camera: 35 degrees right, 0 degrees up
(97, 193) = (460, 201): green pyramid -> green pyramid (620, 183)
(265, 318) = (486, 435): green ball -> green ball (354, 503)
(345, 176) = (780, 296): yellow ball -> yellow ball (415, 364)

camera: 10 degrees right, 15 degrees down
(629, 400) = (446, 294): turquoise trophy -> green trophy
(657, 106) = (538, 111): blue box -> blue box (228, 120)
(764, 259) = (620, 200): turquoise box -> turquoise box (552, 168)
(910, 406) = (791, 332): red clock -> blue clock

* * * * * * *

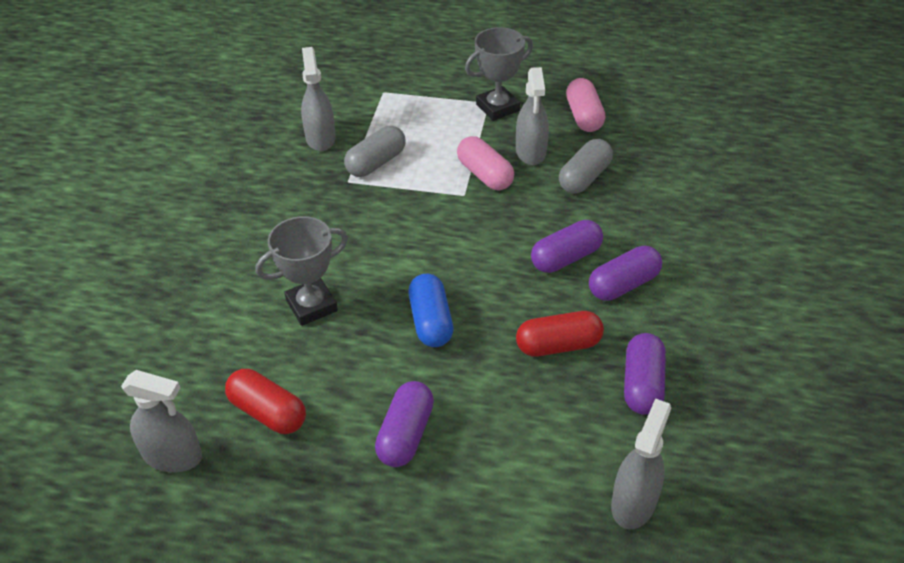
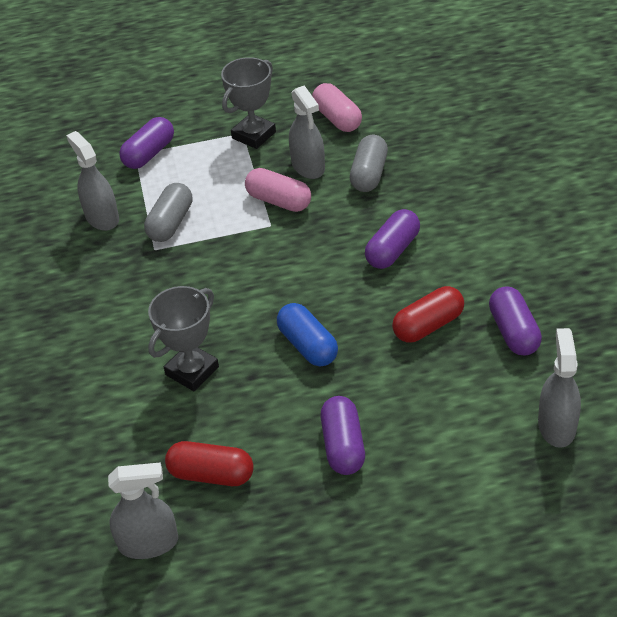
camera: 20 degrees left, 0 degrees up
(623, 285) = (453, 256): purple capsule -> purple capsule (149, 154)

* * * * * * *

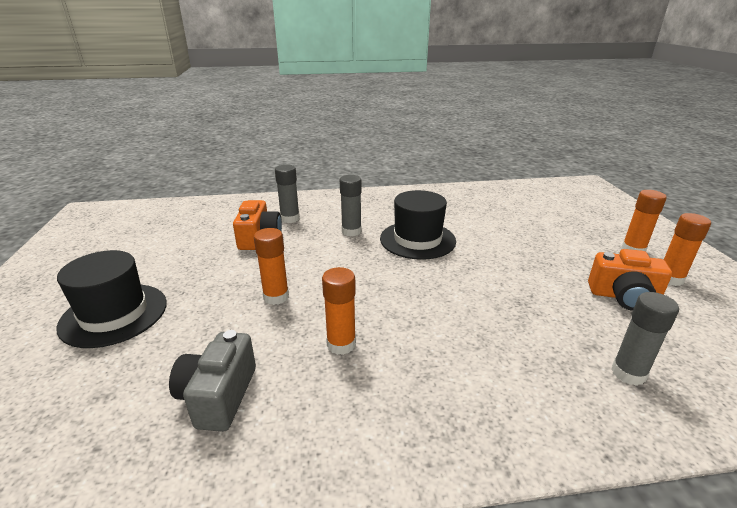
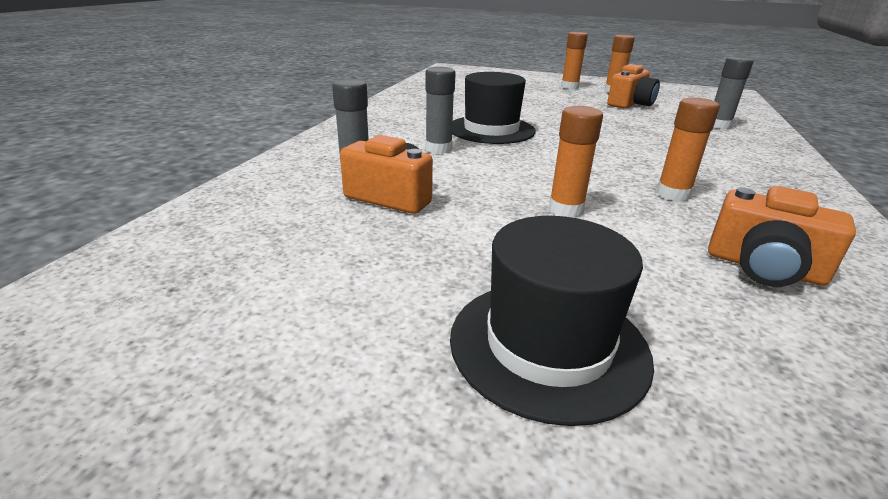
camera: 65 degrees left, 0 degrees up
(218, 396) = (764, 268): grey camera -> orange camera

* * * * * * *

**Work request:** The listing above holds a line with "camera: 35 degrees right, 0 degrees up" and a line with "(910, 406) = (791, 332): red". Print the stretch from the first through the second, exactly and alone.

**Your response:**
camera: 35 degrees right, 0 degrees up
(97, 193) = (460, 201): green pyramid -> green pyramid (620, 183)
(265, 318) = (486, 435): green ball -> green ball (354, 503)
(345, 176) = (780, 296): yellow ball -> yellow ball (415, 364)

camera: 10 degrees right, 15 degrees down
(629, 400) = (446, 294): turquoise trophy -> green trophy
(657, 106) = (538, 111): blue box -> blue box (228, 120)
(764, 259) = (620, 200): turquoise box -> turquoise box (552, 168)
(910, 406) = (791, 332): red clock -> blue clock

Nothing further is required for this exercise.